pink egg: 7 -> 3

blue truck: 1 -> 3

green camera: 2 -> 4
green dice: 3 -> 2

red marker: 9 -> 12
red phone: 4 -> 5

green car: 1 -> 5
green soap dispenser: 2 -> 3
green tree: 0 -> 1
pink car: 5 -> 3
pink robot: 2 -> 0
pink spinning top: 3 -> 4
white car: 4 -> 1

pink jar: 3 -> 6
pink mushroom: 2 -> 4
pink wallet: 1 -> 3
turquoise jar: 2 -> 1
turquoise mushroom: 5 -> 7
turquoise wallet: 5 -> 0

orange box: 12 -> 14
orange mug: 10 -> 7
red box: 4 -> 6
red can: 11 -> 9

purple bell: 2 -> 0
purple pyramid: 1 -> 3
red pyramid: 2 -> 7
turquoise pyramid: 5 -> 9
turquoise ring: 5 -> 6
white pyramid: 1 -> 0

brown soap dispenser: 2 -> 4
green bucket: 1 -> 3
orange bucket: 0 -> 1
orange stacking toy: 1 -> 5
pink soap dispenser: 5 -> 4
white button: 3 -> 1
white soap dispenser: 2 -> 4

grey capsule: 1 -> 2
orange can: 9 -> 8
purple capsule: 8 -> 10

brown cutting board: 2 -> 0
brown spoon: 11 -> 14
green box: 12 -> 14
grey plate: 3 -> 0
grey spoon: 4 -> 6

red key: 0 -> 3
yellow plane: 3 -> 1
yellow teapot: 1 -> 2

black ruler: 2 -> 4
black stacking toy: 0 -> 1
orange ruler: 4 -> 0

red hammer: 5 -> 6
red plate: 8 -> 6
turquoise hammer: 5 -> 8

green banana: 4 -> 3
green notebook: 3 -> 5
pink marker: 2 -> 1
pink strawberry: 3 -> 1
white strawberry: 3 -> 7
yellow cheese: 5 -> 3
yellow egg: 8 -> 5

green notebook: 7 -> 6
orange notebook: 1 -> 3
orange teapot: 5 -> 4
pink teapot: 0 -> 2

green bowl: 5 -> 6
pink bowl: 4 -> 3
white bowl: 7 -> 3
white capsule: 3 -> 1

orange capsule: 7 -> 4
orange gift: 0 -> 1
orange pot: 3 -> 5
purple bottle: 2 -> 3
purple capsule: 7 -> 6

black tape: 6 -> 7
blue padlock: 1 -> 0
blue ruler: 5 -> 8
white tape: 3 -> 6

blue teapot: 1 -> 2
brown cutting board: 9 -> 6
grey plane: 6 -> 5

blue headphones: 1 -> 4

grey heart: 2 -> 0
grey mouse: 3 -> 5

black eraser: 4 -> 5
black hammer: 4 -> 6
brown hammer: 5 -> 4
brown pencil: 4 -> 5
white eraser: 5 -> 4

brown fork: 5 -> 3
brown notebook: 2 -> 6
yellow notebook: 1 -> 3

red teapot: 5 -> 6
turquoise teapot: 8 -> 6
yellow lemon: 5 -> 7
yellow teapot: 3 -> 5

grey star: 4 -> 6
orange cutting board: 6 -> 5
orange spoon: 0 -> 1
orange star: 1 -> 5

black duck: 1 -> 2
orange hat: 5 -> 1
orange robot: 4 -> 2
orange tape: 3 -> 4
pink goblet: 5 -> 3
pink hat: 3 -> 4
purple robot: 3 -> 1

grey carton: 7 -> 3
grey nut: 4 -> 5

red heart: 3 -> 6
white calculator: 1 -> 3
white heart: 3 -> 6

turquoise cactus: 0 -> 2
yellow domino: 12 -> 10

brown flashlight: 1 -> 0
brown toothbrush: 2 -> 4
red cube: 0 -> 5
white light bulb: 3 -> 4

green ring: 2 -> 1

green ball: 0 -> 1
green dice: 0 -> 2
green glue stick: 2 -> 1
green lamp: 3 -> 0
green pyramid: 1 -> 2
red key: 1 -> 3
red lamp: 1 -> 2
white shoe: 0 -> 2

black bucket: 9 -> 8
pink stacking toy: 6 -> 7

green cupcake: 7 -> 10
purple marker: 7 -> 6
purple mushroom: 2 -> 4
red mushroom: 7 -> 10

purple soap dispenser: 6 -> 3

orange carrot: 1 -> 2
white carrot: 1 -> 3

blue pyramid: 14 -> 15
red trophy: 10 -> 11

※ ※ ※

● **About this task**:
Write out the data exactly as it stands.

● **Task response**:
pink egg: 7 -> 3

blue truck: 1 -> 3

green camera: 2 -> 4
green dice: 3 -> 2

red marker: 9 -> 12
red phone: 4 -> 5

green car: 1 -> 5
green soap dispenser: 2 -> 3
green tree: 0 -> 1
pink car: 5 -> 3
pink robot: 2 -> 0
pink spinning top: 3 -> 4
white car: 4 -> 1

pink jar: 3 -> 6
pink mushroom: 2 -> 4
pink wallet: 1 -> 3
turquoise jar: 2 -> 1
turquoise mushroom: 5 -> 7
turquoise wallet: 5 -> 0

orange box: 12 -> 14
orange mug: 10 -> 7
red box: 4 -> 6
red can: 11 -> 9

purple bell: 2 -> 0
purple pyramid: 1 -> 3
red pyramid: 2 -> 7
turquoise pyramid: 5 -> 9
turquoise ring: 5 -> 6
white pyramid: 1 -> 0

brown soap dispenser: 2 -> 4
green bucket: 1 -> 3
orange bucket: 0 -> 1
orange stacking toy: 1 -> 5
pink soap dispenser: 5 -> 4
white button: 3 -> 1
white soap dispenser: 2 -> 4

grey capsule: 1 -> 2
orange can: 9 -> 8
purple capsule: 8 -> 10

brown cutting board: 2 -> 0
brown spoon: 11 -> 14
green box: 12 -> 14
grey plate: 3 -> 0
grey spoon: 4 -> 6

red key: 0 -> 3
yellow plane: 3 -> 1
yellow teapot: 1 -> 2

black ruler: 2 -> 4
black stacking toy: 0 -> 1
orange ruler: 4 -> 0

red hammer: 5 -> 6
red plate: 8 -> 6
turquoise hammer: 5 -> 8

green banana: 4 -> 3
green notebook: 3 -> 5
pink marker: 2 -> 1
pink strawberry: 3 -> 1
white strawberry: 3 -> 7
yellow cheese: 5 -> 3
yellow egg: 8 -> 5

green notebook: 7 -> 6
orange notebook: 1 -> 3
orange teapot: 5 -> 4
pink teapot: 0 -> 2

green bowl: 5 -> 6
pink bowl: 4 -> 3
white bowl: 7 -> 3
white capsule: 3 -> 1

orange capsule: 7 -> 4
orange gift: 0 -> 1
orange pot: 3 -> 5
purple bottle: 2 -> 3
purple capsule: 7 -> 6

black tape: 6 -> 7
blue padlock: 1 -> 0
blue ruler: 5 -> 8
white tape: 3 -> 6

blue teapot: 1 -> 2
brown cutting board: 9 -> 6
grey plane: 6 -> 5

blue headphones: 1 -> 4

grey heart: 2 -> 0
grey mouse: 3 -> 5

black eraser: 4 -> 5
black hammer: 4 -> 6
brown hammer: 5 -> 4
brown pencil: 4 -> 5
white eraser: 5 -> 4

brown fork: 5 -> 3
brown notebook: 2 -> 6
yellow notebook: 1 -> 3

red teapot: 5 -> 6
turquoise teapot: 8 -> 6
yellow lemon: 5 -> 7
yellow teapot: 3 -> 5

grey star: 4 -> 6
orange cutting board: 6 -> 5
orange spoon: 0 -> 1
orange star: 1 -> 5

black duck: 1 -> 2
orange hat: 5 -> 1
orange robot: 4 -> 2
orange tape: 3 -> 4
pink goblet: 5 -> 3
pink hat: 3 -> 4
purple robot: 3 -> 1

grey carton: 7 -> 3
grey nut: 4 -> 5

red heart: 3 -> 6
white calculator: 1 -> 3
white heart: 3 -> 6

turquoise cactus: 0 -> 2
yellow domino: 12 -> 10

brown flashlight: 1 -> 0
brown toothbrush: 2 -> 4
red cube: 0 -> 5
white light bulb: 3 -> 4

green ring: 2 -> 1

green ball: 0 -> 1
green dice: 0 -> 2
green glue stick: 2 -> 1
green lamp: 3 -> 0
green pyramid: 1 -> 2
red key: 1 -> 3
red lamp: 1 -> 2
white shoe: 0 -> 2

black bucket: 9 -> 8
pink stacking toy: 6 -> 7

green cupcake: 7 -> 10
purple marker: 7 -> 6
purple mushroom: 2 -> 4
red mushroom: 7 -> 10

purple soap dispenser: 6 -> 3

orange carrot: 1 -> 2
white carrot: 1 -> 3

blue pyramid: 14 -> 15
red trophy: 10 -> 11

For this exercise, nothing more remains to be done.